* Problem details: The data below holds the lines to copy: everything from the line containing "(546, 323) = (395, 247): turquoise" to the line containing "camera: 160 degrees left, 5 degrees down", both ends included, set down exactly.
*** Record extracts Section Begins ***
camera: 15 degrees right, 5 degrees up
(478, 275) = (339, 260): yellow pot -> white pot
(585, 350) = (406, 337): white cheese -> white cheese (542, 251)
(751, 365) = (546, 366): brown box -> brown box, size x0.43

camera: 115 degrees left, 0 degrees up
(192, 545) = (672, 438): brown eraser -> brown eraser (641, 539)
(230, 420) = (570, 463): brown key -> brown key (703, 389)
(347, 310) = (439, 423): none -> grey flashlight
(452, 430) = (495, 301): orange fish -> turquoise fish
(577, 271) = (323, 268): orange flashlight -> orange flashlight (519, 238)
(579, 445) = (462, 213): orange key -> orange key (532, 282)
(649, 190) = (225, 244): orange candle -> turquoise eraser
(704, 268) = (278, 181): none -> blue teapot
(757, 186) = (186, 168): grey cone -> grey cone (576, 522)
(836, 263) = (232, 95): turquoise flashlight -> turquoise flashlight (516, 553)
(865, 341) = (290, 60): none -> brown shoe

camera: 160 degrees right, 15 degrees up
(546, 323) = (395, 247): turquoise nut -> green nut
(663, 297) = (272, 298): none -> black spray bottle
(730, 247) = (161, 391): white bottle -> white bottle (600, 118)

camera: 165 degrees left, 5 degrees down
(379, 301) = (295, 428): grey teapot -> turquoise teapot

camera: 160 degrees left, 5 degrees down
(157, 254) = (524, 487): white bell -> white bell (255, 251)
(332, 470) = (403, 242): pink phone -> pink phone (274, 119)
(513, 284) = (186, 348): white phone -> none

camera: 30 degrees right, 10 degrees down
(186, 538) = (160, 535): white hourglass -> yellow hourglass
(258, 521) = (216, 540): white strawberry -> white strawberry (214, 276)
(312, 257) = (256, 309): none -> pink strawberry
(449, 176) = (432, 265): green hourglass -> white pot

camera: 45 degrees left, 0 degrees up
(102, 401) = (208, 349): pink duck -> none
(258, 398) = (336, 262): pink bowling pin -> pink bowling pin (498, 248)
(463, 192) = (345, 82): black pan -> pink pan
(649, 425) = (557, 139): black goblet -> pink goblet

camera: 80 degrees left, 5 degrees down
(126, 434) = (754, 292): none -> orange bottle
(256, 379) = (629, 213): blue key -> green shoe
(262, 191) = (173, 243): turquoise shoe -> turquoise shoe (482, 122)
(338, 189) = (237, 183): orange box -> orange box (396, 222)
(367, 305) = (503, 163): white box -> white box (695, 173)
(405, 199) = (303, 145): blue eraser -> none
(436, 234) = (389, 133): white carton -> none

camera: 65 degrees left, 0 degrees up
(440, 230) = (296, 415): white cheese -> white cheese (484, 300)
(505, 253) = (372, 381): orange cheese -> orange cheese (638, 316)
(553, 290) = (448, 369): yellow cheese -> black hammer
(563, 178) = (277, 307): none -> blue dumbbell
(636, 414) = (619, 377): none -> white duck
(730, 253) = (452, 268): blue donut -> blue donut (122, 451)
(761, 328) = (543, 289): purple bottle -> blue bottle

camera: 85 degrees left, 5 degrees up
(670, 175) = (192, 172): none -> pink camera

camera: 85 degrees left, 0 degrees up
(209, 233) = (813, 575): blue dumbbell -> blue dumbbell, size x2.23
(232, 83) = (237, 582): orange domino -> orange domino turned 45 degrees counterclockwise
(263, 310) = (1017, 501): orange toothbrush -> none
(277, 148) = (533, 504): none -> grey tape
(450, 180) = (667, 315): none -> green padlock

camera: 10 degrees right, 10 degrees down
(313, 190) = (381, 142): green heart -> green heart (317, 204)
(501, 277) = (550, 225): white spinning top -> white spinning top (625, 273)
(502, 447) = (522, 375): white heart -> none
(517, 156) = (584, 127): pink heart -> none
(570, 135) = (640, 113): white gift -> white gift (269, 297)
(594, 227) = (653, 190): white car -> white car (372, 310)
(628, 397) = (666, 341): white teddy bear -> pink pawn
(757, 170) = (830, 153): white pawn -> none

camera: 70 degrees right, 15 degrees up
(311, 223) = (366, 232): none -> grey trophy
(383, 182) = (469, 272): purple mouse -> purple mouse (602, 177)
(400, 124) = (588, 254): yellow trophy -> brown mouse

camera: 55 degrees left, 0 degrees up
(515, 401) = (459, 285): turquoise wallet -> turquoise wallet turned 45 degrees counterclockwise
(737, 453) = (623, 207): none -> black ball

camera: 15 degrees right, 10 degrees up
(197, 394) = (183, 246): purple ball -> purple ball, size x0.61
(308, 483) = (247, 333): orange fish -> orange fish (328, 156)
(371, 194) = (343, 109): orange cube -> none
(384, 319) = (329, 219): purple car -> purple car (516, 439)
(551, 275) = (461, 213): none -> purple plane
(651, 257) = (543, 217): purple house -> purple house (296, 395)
*** Record extracts Section Ends ***
* Exercise solution:
(546, 323) = (395, 247): turquoise nut -> green nut
(663, 297) = (272, 298): none -> black spray bottle
(730, 247) = (161, 391): white bottle -> white bottle (600, 118)

camera: 165 degrees left, 5 degrees down
(379, 301) = (295, 428): grey teapot -> turquoise teapot

camera: 160 degrees left, 5 degrees down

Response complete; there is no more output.